Return the entries from the line with "Question: From a real-world perspective, is stainless" up to and including the line with "Question: Based on their positions, is", unchanged.

● **Input for this task**:
────────────────
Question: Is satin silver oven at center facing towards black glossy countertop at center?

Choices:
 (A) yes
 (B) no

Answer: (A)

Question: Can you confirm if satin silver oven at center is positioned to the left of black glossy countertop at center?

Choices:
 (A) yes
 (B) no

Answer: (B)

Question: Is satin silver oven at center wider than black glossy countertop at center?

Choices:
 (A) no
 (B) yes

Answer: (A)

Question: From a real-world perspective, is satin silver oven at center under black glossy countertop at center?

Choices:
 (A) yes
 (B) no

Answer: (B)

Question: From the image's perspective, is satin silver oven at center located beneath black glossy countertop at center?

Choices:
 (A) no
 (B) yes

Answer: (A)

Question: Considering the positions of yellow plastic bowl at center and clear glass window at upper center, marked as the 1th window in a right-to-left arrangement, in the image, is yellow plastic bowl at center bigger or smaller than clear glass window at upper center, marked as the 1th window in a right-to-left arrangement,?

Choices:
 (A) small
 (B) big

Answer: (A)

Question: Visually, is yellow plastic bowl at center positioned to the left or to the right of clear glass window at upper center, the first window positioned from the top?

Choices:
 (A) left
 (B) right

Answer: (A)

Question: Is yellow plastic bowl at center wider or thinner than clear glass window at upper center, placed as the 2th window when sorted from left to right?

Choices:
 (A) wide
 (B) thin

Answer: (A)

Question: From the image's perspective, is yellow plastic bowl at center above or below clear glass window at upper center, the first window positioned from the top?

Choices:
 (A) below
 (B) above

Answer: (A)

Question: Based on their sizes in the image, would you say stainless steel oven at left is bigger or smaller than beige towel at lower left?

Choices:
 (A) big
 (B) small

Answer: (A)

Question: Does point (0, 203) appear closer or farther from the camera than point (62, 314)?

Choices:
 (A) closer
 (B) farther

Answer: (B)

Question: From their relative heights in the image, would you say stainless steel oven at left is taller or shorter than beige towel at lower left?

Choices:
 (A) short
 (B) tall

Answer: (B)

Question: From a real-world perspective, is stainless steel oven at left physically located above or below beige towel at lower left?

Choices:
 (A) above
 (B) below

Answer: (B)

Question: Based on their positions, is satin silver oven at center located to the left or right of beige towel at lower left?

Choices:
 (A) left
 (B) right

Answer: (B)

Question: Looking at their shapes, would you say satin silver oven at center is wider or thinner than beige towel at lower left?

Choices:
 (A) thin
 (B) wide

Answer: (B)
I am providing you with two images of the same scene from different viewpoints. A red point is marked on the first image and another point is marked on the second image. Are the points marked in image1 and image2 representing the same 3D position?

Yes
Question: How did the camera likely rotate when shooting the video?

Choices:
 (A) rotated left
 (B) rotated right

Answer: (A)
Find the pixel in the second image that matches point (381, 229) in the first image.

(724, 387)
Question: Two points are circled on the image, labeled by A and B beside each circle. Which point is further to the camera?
────────────────
● **Solution to the problem**:
Question: From a real-world perspective, is stainless steel oven at left physically located above or below beige towel at lower left?

Choices:
 (A) above
 (B) below

Answer: (B)

Question: Based on their positions, is satin silver oven at center located to the left or right of beige towel at lower left?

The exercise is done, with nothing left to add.